**ACTIVITY**
Return all lines from the listing below in which the string "pentagon" occurs.

= Beginning of Section =

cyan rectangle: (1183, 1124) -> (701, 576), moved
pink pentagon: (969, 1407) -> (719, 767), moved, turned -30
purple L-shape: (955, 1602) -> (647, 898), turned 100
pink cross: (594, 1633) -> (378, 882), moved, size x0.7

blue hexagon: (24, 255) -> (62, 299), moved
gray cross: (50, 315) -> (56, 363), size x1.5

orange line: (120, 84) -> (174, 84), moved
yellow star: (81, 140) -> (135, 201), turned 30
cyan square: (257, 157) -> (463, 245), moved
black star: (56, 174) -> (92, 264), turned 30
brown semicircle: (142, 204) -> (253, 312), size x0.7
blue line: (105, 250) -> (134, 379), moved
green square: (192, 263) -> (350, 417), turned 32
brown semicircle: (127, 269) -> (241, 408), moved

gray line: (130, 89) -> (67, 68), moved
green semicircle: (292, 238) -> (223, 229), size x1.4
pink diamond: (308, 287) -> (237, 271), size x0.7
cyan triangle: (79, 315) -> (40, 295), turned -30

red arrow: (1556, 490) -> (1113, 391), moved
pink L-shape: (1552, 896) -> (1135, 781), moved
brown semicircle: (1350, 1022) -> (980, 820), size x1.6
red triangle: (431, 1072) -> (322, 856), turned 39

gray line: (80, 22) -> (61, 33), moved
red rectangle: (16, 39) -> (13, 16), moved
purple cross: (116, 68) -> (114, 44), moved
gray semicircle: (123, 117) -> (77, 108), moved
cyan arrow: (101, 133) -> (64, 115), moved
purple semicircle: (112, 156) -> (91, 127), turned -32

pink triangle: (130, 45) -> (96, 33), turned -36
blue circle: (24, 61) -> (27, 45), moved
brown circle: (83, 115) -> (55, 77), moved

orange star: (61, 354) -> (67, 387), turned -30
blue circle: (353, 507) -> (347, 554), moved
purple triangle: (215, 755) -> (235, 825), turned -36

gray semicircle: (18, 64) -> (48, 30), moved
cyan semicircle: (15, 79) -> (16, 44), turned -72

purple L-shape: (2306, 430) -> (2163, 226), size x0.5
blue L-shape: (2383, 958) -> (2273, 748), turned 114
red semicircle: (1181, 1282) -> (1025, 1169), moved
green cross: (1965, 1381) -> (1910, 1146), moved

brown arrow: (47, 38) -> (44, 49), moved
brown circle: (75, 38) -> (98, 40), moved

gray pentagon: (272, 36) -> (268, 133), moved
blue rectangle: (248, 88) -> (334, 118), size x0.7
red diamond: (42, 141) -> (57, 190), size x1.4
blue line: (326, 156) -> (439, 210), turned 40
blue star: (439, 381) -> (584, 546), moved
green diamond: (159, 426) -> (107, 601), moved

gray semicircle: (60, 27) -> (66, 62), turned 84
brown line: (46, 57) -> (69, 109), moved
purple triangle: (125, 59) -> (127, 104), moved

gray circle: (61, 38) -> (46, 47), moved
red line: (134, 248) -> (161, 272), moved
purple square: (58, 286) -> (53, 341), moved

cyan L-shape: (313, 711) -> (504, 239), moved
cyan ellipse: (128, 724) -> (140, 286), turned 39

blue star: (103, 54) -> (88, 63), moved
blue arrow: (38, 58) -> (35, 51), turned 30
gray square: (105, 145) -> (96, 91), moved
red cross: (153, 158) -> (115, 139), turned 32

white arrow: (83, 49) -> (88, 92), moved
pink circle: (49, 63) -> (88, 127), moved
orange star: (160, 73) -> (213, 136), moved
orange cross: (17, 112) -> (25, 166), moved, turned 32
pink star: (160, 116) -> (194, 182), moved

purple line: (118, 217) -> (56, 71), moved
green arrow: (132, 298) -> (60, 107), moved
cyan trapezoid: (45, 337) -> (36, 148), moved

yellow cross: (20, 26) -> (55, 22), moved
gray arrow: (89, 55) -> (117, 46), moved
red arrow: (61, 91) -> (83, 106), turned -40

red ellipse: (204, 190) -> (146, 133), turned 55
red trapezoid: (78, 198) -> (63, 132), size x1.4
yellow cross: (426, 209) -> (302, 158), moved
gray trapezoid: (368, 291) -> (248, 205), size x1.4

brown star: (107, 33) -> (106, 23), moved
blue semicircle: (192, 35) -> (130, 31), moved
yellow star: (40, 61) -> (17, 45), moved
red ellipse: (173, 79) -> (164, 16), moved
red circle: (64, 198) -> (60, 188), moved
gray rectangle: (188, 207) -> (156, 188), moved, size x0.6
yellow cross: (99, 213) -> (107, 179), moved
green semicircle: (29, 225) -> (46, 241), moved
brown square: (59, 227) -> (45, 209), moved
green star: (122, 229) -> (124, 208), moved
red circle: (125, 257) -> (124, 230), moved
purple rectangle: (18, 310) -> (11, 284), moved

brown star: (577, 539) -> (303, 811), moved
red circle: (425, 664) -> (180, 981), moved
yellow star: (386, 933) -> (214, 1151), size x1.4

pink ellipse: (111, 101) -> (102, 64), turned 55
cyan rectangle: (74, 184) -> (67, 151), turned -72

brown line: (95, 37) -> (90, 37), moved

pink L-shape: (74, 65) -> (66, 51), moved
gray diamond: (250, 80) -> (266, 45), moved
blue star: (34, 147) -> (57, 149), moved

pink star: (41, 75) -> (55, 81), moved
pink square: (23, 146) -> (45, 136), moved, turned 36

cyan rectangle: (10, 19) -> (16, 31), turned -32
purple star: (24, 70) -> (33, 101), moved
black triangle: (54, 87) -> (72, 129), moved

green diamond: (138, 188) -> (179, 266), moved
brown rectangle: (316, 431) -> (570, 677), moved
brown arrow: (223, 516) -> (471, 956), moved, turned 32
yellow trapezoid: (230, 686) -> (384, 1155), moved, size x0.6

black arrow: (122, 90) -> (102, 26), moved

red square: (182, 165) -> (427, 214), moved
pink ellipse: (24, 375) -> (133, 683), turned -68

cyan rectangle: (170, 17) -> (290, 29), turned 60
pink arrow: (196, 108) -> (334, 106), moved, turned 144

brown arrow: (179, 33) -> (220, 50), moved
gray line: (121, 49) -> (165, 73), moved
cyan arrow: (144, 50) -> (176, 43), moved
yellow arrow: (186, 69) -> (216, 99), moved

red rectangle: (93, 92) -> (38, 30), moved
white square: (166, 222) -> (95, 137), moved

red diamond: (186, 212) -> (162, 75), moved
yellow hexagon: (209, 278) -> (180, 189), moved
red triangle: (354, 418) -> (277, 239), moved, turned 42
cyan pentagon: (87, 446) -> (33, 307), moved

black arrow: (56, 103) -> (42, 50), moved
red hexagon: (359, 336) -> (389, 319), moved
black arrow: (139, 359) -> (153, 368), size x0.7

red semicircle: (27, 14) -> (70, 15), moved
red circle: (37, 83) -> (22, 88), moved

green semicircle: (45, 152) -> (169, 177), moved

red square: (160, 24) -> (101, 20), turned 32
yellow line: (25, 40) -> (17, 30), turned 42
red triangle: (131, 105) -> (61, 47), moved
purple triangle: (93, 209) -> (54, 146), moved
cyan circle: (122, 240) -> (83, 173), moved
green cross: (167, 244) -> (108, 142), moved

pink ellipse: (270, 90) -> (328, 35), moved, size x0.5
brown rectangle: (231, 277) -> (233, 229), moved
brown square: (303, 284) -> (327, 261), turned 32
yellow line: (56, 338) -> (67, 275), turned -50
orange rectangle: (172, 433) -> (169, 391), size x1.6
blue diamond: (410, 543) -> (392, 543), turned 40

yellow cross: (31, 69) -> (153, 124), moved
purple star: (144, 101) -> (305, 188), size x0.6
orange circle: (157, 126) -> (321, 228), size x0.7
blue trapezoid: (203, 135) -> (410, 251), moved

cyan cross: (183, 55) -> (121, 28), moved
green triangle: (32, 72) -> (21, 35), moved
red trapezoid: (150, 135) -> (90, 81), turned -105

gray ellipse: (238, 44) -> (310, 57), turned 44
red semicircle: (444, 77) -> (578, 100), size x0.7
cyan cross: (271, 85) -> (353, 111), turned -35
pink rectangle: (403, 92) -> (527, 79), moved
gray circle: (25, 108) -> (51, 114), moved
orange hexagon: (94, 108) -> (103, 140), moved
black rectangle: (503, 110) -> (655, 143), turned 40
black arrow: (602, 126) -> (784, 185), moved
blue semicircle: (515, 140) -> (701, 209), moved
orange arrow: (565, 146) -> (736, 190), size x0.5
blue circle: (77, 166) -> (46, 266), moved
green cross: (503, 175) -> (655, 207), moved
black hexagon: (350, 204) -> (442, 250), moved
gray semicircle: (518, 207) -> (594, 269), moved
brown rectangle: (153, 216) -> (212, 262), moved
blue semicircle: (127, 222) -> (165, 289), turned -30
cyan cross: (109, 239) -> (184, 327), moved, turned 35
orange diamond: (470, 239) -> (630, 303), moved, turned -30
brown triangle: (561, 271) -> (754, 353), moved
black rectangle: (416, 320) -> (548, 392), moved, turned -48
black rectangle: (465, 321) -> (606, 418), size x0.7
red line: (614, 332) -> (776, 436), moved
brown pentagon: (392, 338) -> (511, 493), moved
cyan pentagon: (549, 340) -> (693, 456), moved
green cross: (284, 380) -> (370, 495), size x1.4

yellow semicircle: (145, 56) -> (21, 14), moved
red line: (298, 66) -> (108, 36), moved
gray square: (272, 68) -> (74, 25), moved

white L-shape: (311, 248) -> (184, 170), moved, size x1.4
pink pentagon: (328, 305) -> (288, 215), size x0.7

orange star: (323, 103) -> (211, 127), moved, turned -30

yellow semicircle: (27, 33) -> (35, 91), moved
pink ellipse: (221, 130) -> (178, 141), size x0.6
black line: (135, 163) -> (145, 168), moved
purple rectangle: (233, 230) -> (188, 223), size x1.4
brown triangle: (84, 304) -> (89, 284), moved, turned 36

= End of Section =

**OUTPUT FOR THIS TASK**
pink pentagon: (969, 1407) -> (719, 767), moved, turned -30
gray pentagon: (272, 36) -> (268, 133), moved
cyan pentagon: (87, 446) -> (33, 307), moved
brown pentagon: (392, 338) -> (511, 493), moved
cyan pentagon: (549, 340) -> (693, 456), moved
pink pentagon: (328, 305) -> (288, 215), size x0.7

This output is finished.